Your answer must hold only the lines below from the line containing "camera: 75 degrees right, 5 degrees up" through the line containing "(478, 154) = (410, 639): white", each reproduced exactly.

^^^^^^^^

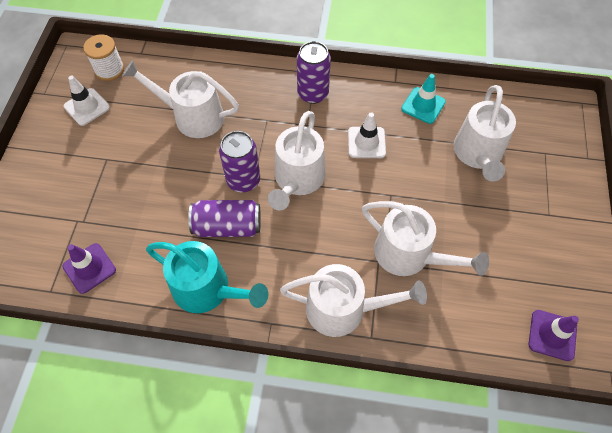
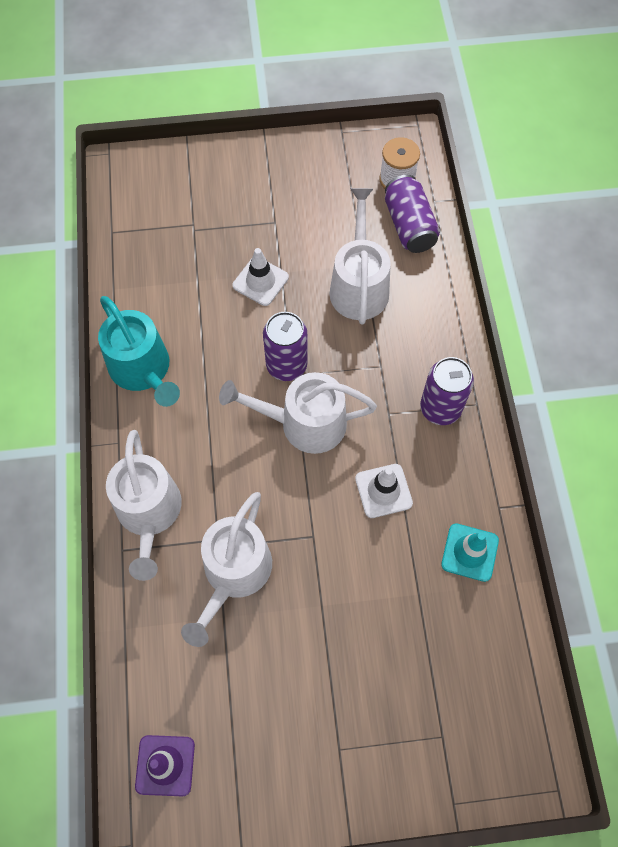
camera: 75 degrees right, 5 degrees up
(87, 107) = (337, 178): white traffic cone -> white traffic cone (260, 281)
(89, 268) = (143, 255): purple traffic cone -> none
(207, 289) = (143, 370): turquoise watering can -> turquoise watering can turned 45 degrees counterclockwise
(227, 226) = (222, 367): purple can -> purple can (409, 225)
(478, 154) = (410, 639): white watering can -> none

^^^^^^^^

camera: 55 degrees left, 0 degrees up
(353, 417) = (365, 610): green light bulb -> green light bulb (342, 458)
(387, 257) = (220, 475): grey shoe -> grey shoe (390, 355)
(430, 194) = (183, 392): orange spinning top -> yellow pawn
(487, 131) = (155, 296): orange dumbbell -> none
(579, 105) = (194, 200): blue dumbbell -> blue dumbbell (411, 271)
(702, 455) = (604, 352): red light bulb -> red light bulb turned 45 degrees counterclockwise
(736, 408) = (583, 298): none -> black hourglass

^^^^^^^^

● The completed task
camera: 75 degrees right, 5 degrees up
(87, 107) = (337, 178): white traffic cone -> white traffic cone (260, 281)
(89, 268) = (143, 255): purple traffic cone -> none
(207, 289) = (143, 370): turquoise watering can -> turquoise watering can turned 45 degrees counterclockwise
(227, 226) = (222, 367): purple can -> purple can (409, 225)
(478, 154) = (410, 639): white watering can -> none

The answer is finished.